TASK PROMPT -> Nothing but an exact copy of the listing should be given.

EXTRACTED RECORDS ->
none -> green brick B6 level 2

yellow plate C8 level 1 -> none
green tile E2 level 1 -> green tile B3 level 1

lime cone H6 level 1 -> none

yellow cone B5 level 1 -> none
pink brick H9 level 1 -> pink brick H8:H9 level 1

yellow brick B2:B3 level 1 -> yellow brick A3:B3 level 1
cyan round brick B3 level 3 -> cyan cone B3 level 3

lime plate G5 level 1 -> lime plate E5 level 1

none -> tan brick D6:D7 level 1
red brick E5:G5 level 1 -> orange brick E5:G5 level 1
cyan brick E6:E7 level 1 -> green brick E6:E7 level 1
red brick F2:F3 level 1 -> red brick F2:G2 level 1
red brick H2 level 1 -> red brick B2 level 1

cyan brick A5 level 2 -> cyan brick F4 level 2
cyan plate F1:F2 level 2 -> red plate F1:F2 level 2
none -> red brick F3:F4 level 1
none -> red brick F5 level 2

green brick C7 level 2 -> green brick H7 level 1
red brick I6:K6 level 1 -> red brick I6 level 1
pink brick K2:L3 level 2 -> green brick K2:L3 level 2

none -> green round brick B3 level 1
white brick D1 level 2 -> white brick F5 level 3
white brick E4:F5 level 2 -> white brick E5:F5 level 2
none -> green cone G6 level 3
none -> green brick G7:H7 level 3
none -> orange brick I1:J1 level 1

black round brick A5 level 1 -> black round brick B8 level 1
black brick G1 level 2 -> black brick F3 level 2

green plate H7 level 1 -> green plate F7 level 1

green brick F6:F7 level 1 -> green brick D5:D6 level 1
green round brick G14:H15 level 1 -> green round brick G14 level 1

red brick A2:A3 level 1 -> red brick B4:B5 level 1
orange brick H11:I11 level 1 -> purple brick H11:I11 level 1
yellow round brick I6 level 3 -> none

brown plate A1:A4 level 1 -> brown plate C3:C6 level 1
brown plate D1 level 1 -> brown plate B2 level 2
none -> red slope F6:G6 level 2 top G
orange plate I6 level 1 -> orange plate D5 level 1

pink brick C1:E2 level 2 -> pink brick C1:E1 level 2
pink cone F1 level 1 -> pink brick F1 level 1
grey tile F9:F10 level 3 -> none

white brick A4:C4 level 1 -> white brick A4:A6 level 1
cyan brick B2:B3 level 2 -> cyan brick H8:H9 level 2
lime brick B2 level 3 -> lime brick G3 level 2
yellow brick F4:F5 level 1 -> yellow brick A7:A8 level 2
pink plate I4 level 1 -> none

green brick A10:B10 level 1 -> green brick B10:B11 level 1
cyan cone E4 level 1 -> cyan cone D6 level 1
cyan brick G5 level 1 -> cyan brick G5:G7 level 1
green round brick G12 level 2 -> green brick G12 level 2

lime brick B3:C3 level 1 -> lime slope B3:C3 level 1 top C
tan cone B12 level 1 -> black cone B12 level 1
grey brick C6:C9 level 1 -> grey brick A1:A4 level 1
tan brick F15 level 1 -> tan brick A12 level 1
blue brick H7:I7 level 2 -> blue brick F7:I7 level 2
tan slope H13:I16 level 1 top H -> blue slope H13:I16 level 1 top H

RESPONSE AREA ->
none -> green brick B6 level 2

yellow plate C8 level 1 -> none
green tile E2 level 1 -> green tile B3 level 1

lime cone H6 level 1 -> none

yellow cone B5 level 1 -> none
pink brick H9 level 1 -> pink brick H8:H9 level 1

yellow brick B2:B3 level 1 -> yellow brick A3:B3 level 1
cyan round brick B3 level 3 -> cyan cone B3 level 3

lime plate G5 level 1 -> lime plate E5 level 1

none -> tan brick D6:D7 level 1
red brick E5:G5 level 1 -> orange brick E5:G5 level 1
cyan brick E6:E7 level 1 -> green brick E6:E7 level 1
red brick F2:F3 level 1 -> red brick F2:G2 level 1
red brick H2 level 1 -> red brick B2 level 1

cyan brick A5 level 2 -> cyan brick F4 level 2
cyan plate F1:F2 level 2 -> red plate F1:F2 level 2
none -> red brick F3:F4 level 1
none -> red brick F5 level 2

green brick C7 level 2 -> green brick H7 level 1
red brick I6:K6 level 1 -> red brick I6 level 1
pink brick K2:L3 level 2 -> green brick K2:L3 level 2

none -> green round brick B3 level 1
white brick D1 level 2 -> white brick F5 level 3
white brick E4:F5 level 2 -> white brick E5:F5 level 2
none -> green cone G6 level 3
none -> green brick G7:H7 level 3
none -> orange brick I1:J1 level 1

black round brick A5 level 1 -> black round brick B8 level 1
black brick G1 level 2 -> black brick F3 level 2

green plate H7 level 1 -> green plate F7 level 1

green brick F6:F7 level 1 -> green brick D5:D6 level 1
green round brick G14:H15 level 1 -> green round brick G14 level 1

red brick A2:A3 level 1 -> red brick B4:B5 level 1
orange brick H11:I11 level 1 -> purple brick H11:I11 level 1
yellow round brick I6 level 3 -> none

brown plate A1:A4 level 1 -> brown plate C3:C6 level 1
brown plate D1 level 1 -> brown plate B2 level 2
none -> red slope F6:G6 level 2 top G
orange plate I6 level 1 -> orange plate D5 level 1

pink brick C1:E2 level 2 -> pink brick C1:E1 level 2
pink cone F1 level 1 -> pink brick F1 level 1
grey tile F9:F10 level 3 -> none

white brick A4:C4 level 1 -> white brick A4:A6 level 1
cyan brick B2:B3 level 2 -> cyan brick H8:H9 level 2
lime brick B2 level 3 -> lime brick G3 level 2
yellow brick F4:F5 level 1 -> yellow brick A7:A8 level 2
pink plate I4 level 1 -> none

green brick A10:B10 level 1 -> green brick B10:B11 level 1
cyan cone E4 level 1 -> cyan cone D6 level 1
cyan brick G5 level 1 -> cyan brick G5:G7 level 1
green round brick G12 level 2 -> green brick G12 level 2

lime brick B3:C3 level 1 -> lime slope B3:C3 level 1 top C
tan cone B12 level 1 -> black cone B12 level 1
grey brick C6:C9 level 1 -> grey brick A1:A4 level 1
tan brick F15 level 1 -> tan brick A12 level 1
blue brick H7:I7 level 2 -> blue brick F7:I7 level 2
tan slope H13:I16 level 1 top H -> blue slope H13:I16 level 1 top H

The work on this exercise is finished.